> **AIM OF THE EXERCISE**:
Go through the material below and copy all lines with "switch".

━━ RECORDED INFORMATION ━━

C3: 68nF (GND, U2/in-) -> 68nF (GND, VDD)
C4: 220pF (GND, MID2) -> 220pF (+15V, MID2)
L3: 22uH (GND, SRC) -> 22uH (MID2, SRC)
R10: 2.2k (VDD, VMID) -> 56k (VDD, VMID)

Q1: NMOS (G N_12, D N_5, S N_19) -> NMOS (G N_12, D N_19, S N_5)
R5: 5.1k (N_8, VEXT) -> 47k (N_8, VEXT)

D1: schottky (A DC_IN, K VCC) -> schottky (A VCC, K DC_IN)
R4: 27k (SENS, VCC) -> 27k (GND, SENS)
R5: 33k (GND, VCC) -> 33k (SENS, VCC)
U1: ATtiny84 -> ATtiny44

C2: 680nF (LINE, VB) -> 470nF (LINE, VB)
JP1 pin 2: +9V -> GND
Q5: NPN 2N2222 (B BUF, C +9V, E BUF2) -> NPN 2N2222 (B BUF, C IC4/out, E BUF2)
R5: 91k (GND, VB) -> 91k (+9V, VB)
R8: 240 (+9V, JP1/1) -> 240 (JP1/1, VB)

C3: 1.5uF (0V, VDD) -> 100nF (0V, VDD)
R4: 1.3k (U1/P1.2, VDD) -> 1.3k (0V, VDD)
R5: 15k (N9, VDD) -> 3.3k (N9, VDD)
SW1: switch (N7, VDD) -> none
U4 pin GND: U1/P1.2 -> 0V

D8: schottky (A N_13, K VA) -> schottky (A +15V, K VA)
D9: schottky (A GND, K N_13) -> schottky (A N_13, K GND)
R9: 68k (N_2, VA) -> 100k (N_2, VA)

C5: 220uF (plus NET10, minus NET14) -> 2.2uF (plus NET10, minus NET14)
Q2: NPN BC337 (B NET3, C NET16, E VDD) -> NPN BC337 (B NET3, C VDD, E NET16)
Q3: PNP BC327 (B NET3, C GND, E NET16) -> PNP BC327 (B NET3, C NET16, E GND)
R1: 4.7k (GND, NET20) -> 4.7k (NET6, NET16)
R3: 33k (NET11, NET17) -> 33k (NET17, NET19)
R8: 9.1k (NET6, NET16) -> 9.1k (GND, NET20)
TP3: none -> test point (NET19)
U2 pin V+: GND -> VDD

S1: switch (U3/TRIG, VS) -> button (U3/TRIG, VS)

━━━

> **WRITTEN ANSWER**:
SW1: switch (N7, VDD) -> none
S1: switch (U3/TRIG, VS) -> button (U3/TRIG, VS)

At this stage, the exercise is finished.